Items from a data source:
● ● ● ● ● ● ●

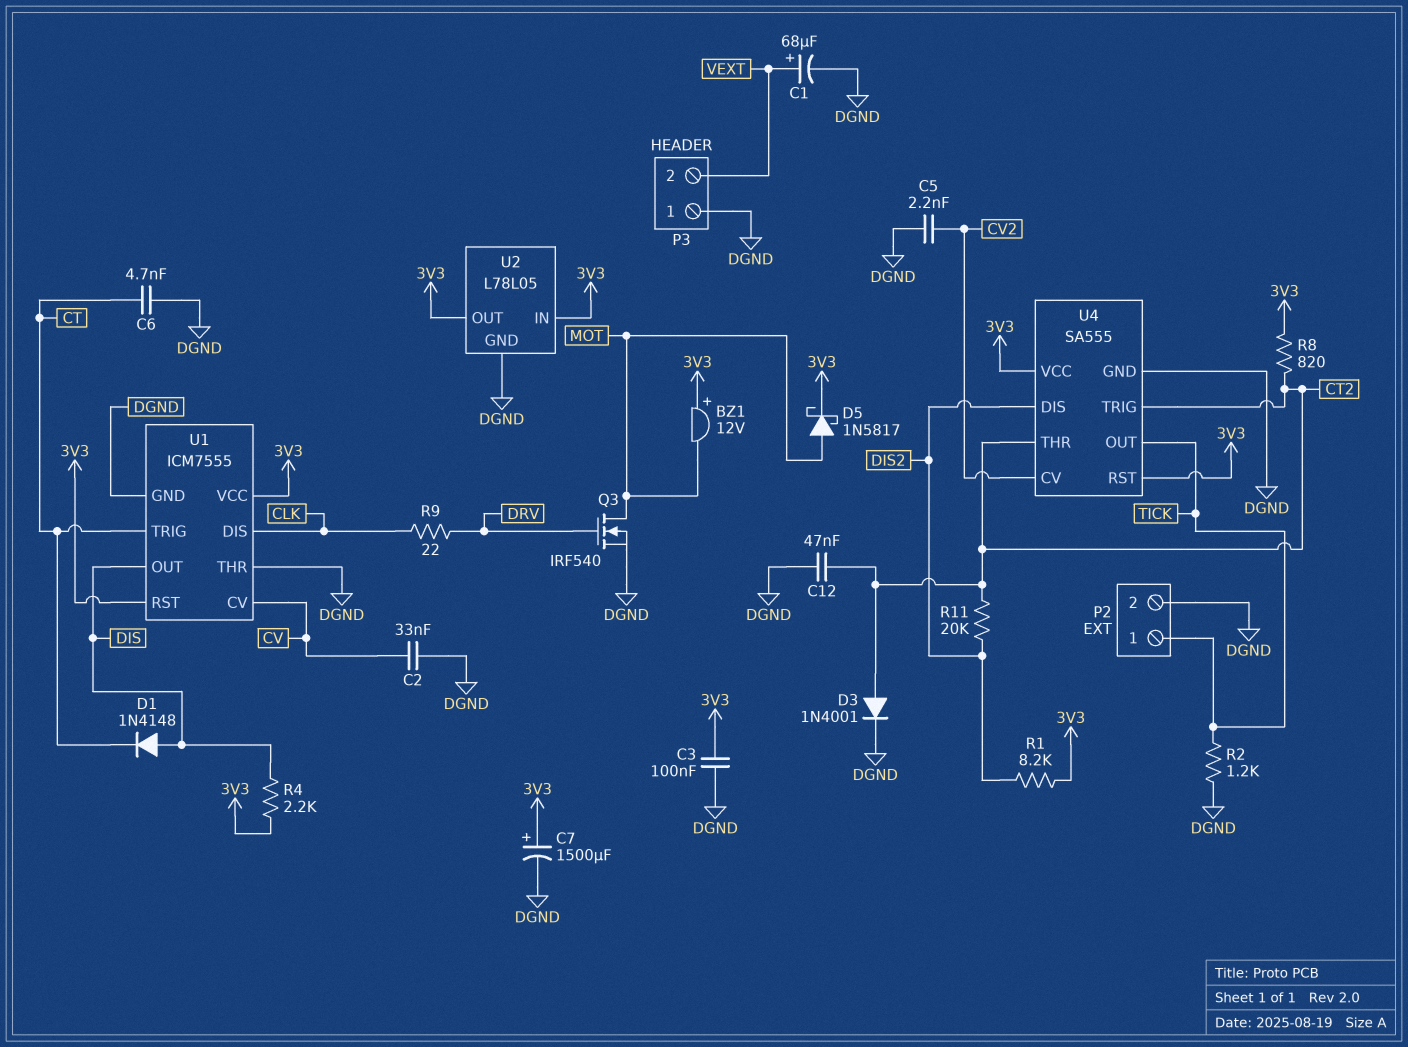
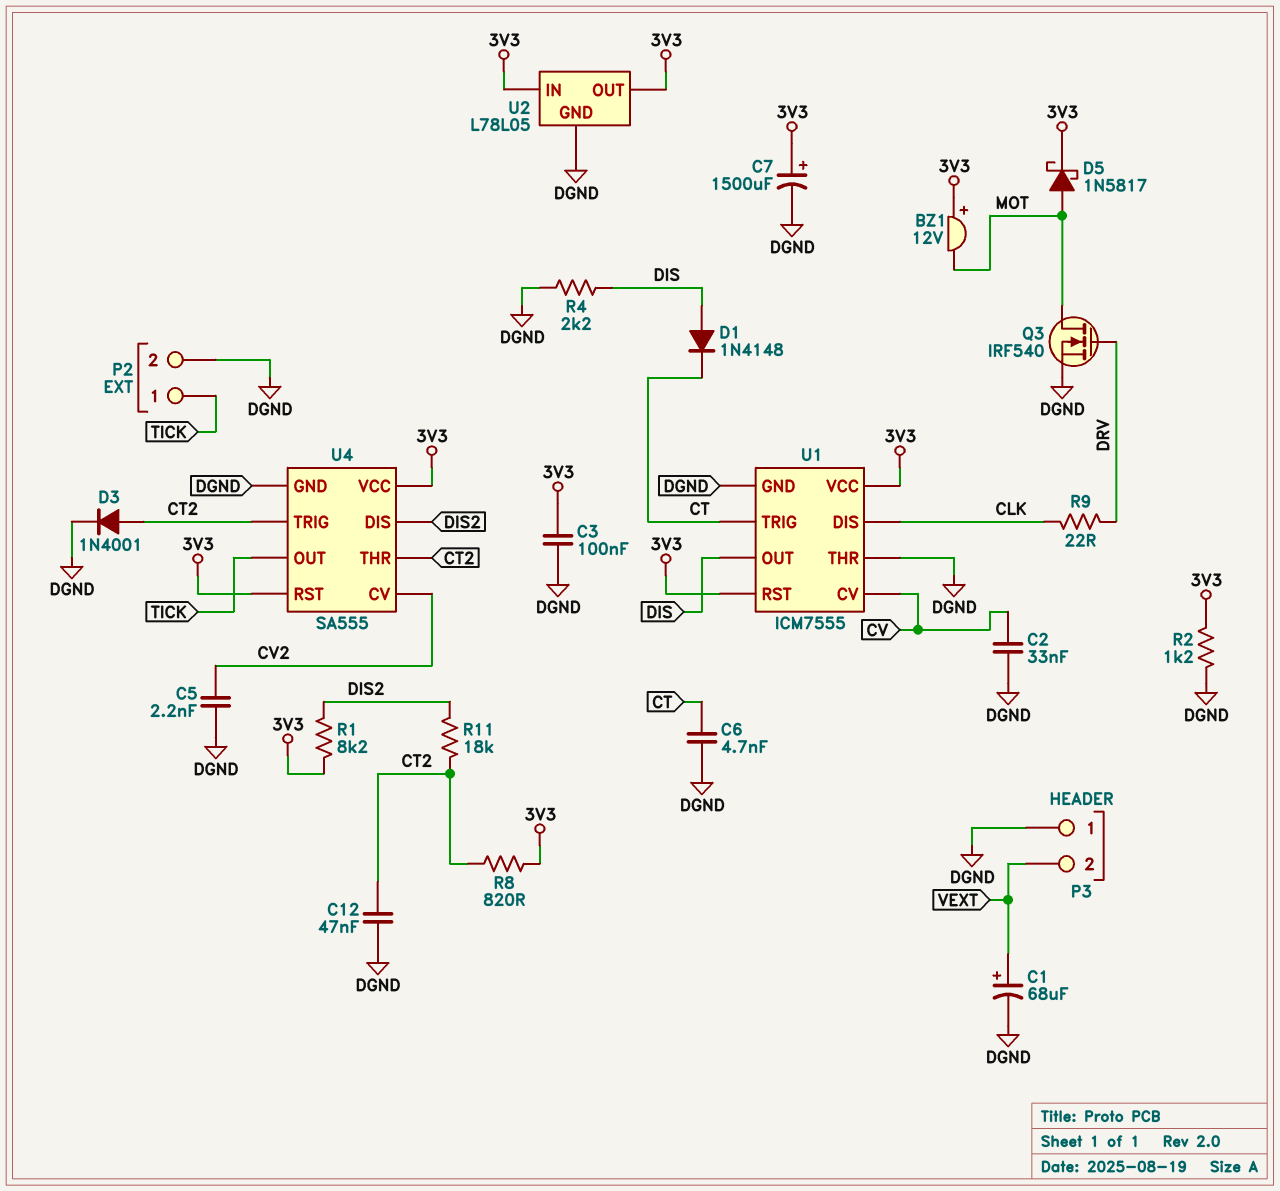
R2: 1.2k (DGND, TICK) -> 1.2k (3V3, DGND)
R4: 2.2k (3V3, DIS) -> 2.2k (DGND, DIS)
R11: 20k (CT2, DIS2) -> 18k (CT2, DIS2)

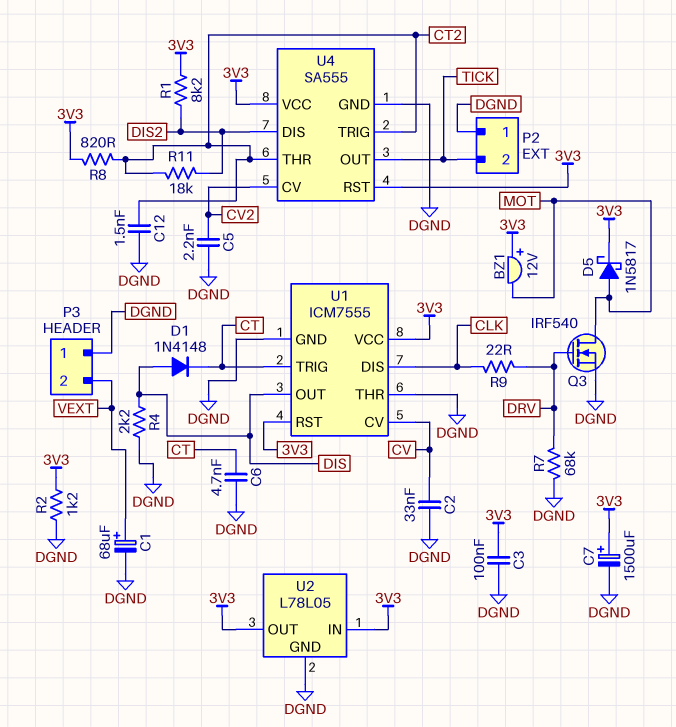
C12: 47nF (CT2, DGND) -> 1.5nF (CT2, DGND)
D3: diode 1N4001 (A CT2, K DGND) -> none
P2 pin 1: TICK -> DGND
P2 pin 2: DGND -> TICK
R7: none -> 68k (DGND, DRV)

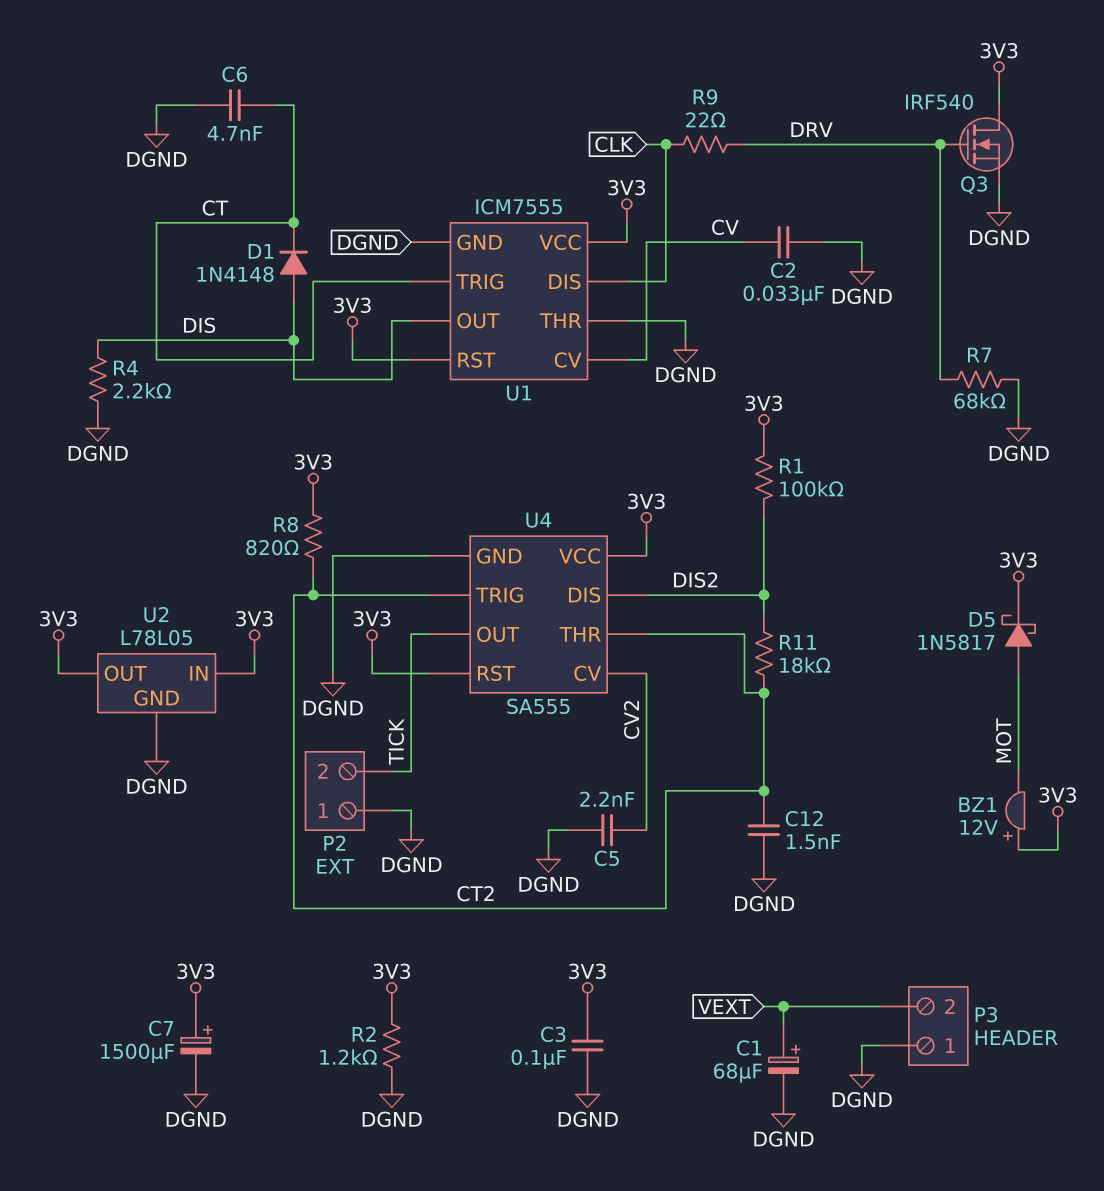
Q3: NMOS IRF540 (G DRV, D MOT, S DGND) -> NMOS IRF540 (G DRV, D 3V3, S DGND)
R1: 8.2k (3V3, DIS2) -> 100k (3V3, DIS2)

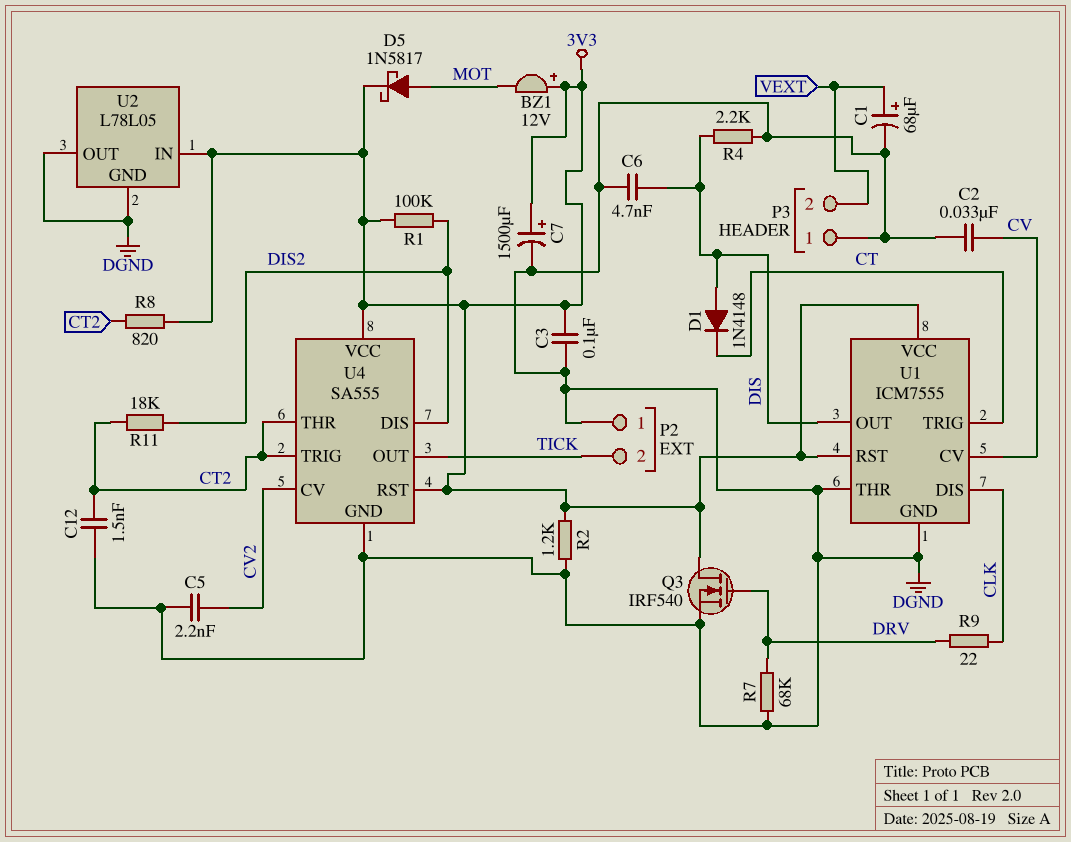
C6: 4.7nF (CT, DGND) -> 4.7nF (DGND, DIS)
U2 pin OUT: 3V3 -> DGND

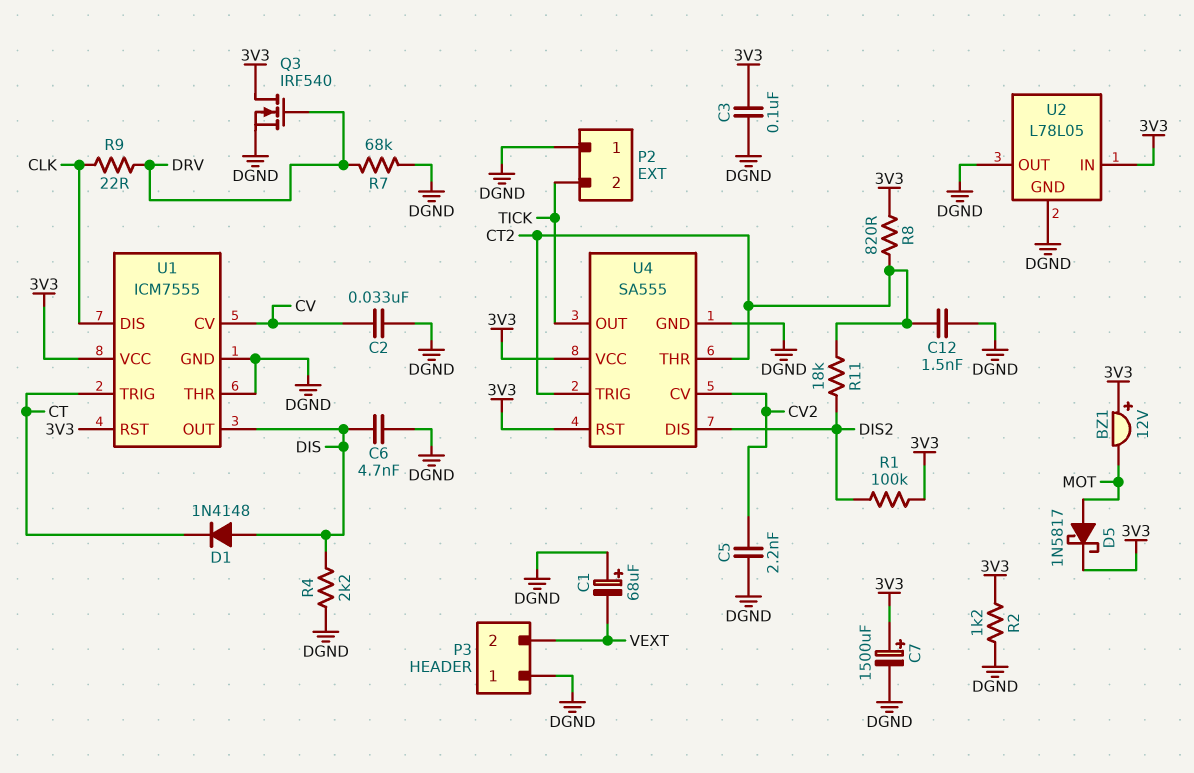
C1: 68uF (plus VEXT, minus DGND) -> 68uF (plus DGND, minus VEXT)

● ● ● ● ● ● ●

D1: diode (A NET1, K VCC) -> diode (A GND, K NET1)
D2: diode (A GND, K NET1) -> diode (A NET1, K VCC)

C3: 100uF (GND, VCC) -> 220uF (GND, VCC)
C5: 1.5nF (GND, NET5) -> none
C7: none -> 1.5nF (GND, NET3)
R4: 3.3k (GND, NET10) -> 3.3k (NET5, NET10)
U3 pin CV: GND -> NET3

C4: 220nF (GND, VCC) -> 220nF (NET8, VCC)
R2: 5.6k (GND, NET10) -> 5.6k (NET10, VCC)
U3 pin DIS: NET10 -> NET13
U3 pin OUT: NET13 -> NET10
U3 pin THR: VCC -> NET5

● ● ● ● ● ● ●

● **Your assignment**: Retype only the lines above from the one with "R2: 1.2k (DGND, TICK) -> 1.2k (3V3, DGND)" through the one with "U2 pin OUT: 3V3 -> DGND", exactly and with both ends. Images stay out.

● **Answer box**:
R2: 1.2k (DGND, TICK) -> 1.2k (3V3, DGND)
R4: 2.2k (3V3, DIS) -> 2.2k (DGND, DIS)
R11: 20k (CT2, DIS2) -> 18k (CT2, DIS2)

C12: 47nF (CT2, DGND) -> 1.5nF (CT2, DGND)
D3: diode 1N4001 (A CT2, K DGND) -> none
P2 pin 1: TICK -> DGND
P2 pin 2: DGND -> TICK
R7: none -> 68k (DGND, DRV)

Q3: NMOS IRF540 (G DRV, D MOT, S DGND) -> NMOS IRF540 (G DRV, D 3V3, S DGND)
R1: 8.2k (3V3, DIS2) -> 100k (3V3, DIS2)

C6: 4.7nF (CT, DGND) -> 4.7nF (DGND, DIS)
U2 pin OUT: 3V3 -> DGND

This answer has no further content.